What the task requires
Would you please output the lines of the data below from the one containing "Lastwagen [grün] (591,302,651,382)" to the end, exactly and with nothing added?
_ _ _
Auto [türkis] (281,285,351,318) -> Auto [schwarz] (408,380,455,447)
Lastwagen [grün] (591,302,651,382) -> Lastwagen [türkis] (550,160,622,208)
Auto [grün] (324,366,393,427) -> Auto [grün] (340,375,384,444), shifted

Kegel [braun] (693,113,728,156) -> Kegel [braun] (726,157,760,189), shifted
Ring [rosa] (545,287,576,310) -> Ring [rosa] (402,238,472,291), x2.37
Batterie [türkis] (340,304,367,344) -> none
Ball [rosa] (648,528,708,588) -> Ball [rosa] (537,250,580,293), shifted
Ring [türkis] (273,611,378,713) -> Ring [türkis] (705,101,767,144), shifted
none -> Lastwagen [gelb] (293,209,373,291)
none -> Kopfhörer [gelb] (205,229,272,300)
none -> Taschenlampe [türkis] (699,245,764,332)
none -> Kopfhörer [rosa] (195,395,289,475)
_ _ _
Result of this task
Lastwagen [grün] (591,302,651,382) -> Lastwagen [türkis] (550,160,622,208)
Auto [grün] (324,366,393,427) -> Auto [grün] (340,375,384,444), shifted

Kegel [braun] (693,113,728,156) -> Kegel [braun] (726,157,760,189), shifted
Ring [rosa] (545,287,576,310) -> Ring [rosa] (402,238,472,291), x2.37
Batterie [türkis] (340,304,367,344) -> none
Ball [rosa] (648,528,708,588) -> Ball [rosa] (537,250,580,293), shifted
Ring [türkis] (273,611,378,713) -> Ring [türkis] (705,101,767,144), shifted
none -> Lastwagen [gelb] (293,209,373,291)
none -> Kopfhörer [gelb] (205,229,272,300)
none -> Taschenlampe [türkis] (699,245,764,332)
none -> Kopfhörer [rosa] (195,395,289,475)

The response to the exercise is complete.